[YOUR GOAL]
Retype each entry below exactly. Do not carry any image over.

[LISTED RECORDS]

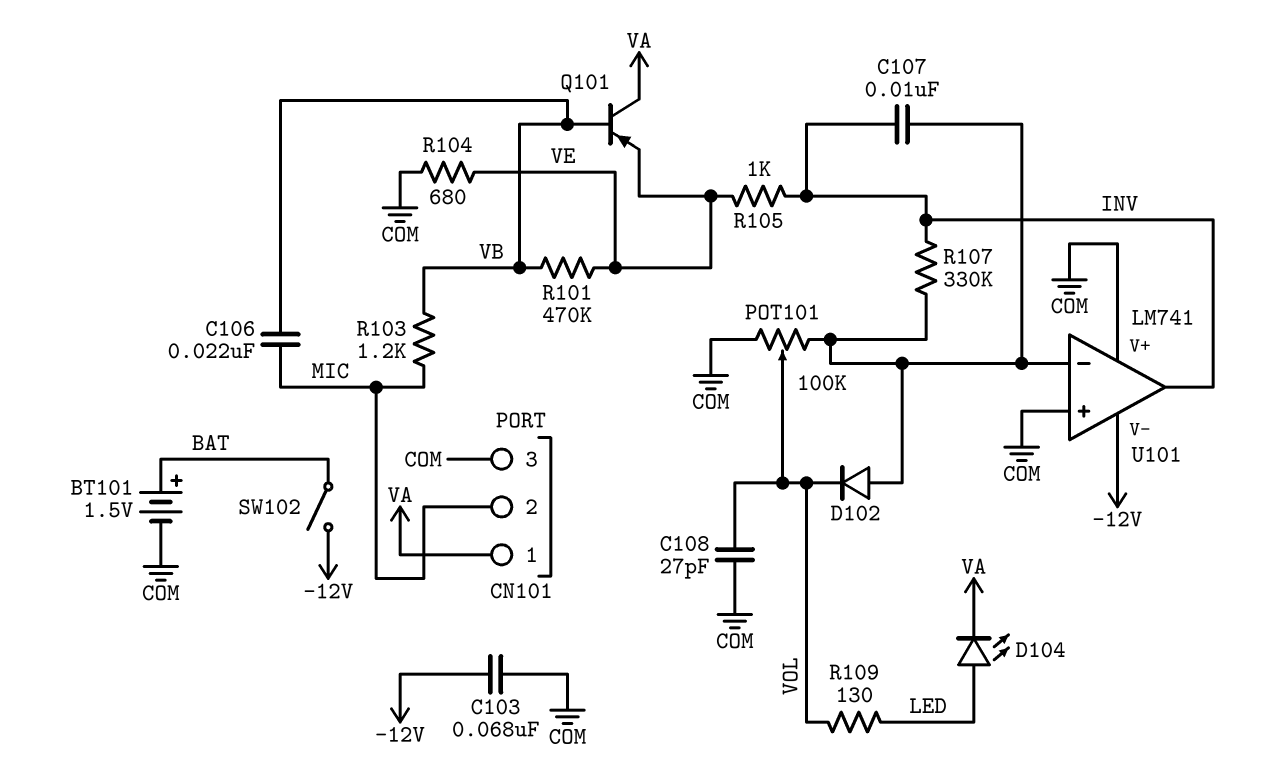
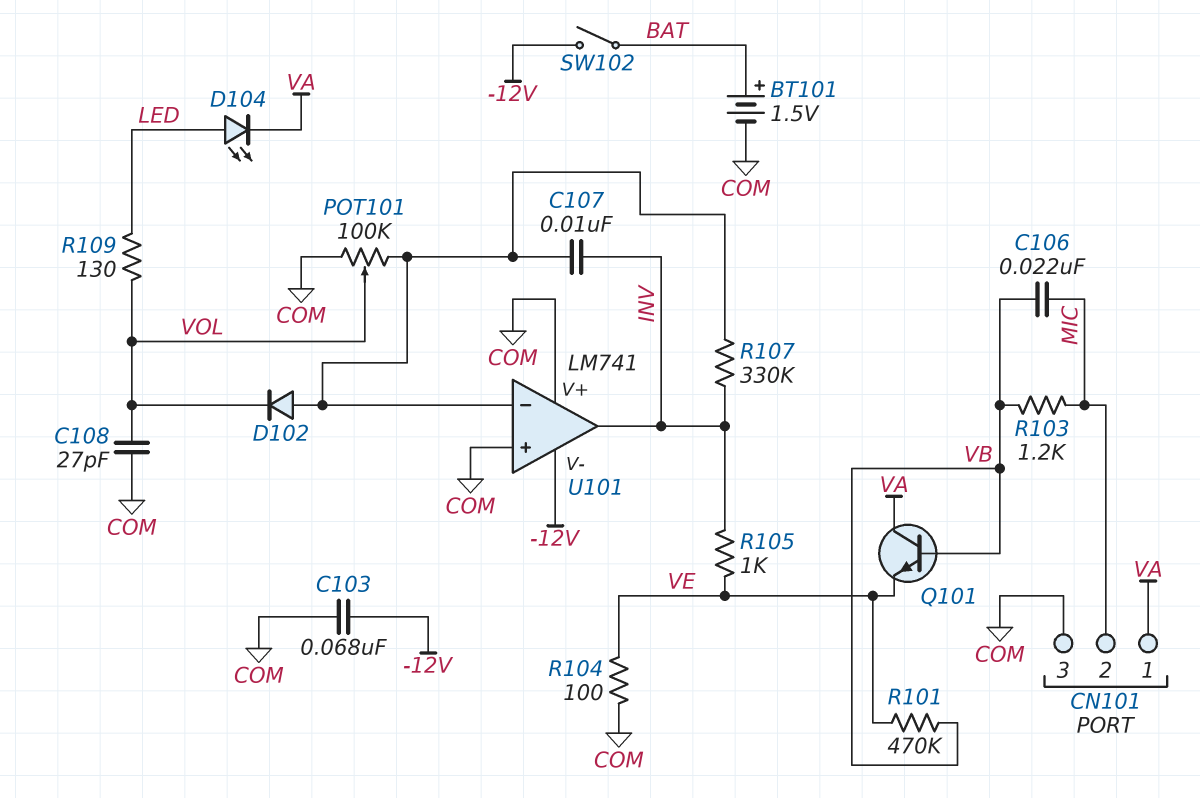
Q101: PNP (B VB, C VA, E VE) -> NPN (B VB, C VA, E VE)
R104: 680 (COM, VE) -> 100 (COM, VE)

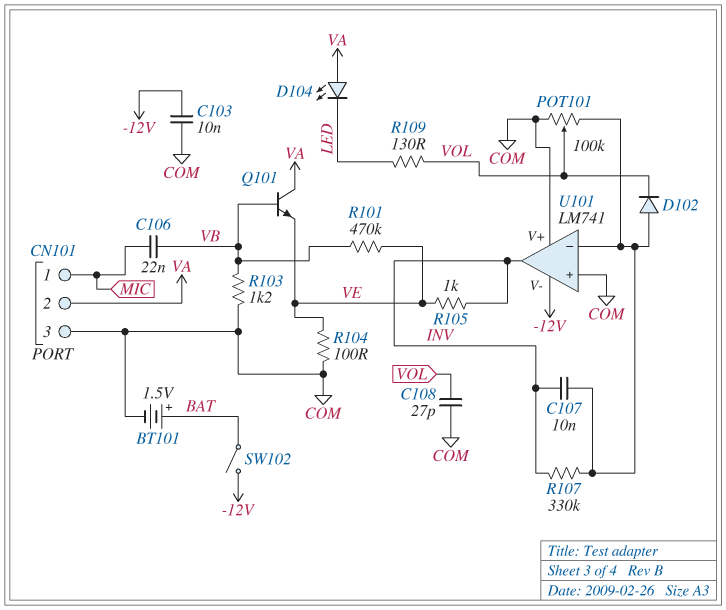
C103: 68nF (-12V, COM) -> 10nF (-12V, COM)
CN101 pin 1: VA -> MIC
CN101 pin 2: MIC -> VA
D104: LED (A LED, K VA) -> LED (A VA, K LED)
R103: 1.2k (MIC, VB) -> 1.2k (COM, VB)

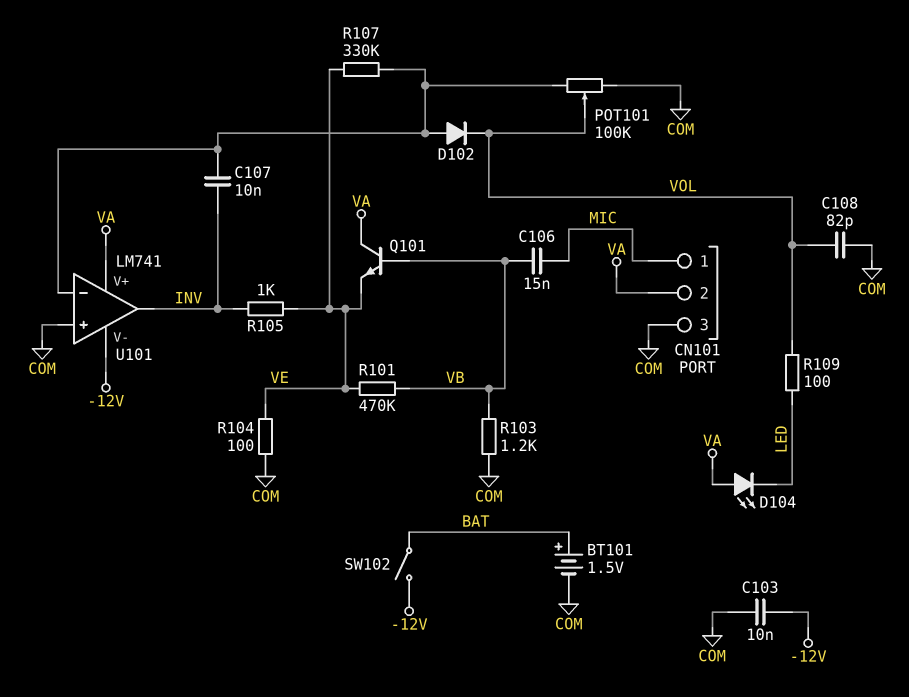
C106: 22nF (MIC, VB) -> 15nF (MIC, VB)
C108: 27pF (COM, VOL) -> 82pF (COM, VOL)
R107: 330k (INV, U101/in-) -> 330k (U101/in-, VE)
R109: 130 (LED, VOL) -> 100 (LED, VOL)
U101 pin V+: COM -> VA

[TASK RESULT]
Q101: PNP (B VB, C VA, E VE) -> NPN (B VB, C VA, E VE)
R104: 680 (COM, VE) -> 100 (COM, VE)

C103: 68nF (-12V, COM) -> 10nF (-12V, COM)
CN101 pin 1: VA -> MIC
CN101 pin 2: MIC -> VA
D104: LED (A LED, K VA) -> LED (A VA, K LED)
R103: 1.2k (MIC, VB) -> 1.2k (COM, VB)

C106: 22nF (MIC, VB) -> 15nF (MIC, VB)
C108: 27pF (COM, VOL) -> 82pF (COM, VOL)
R107: 330k (INV, U101/in-) -> 330k (U101/in-, VE)
R109: 130 (LED, VOL) -> 100 (LED, VOL)
U101 pin V+: COM -> VA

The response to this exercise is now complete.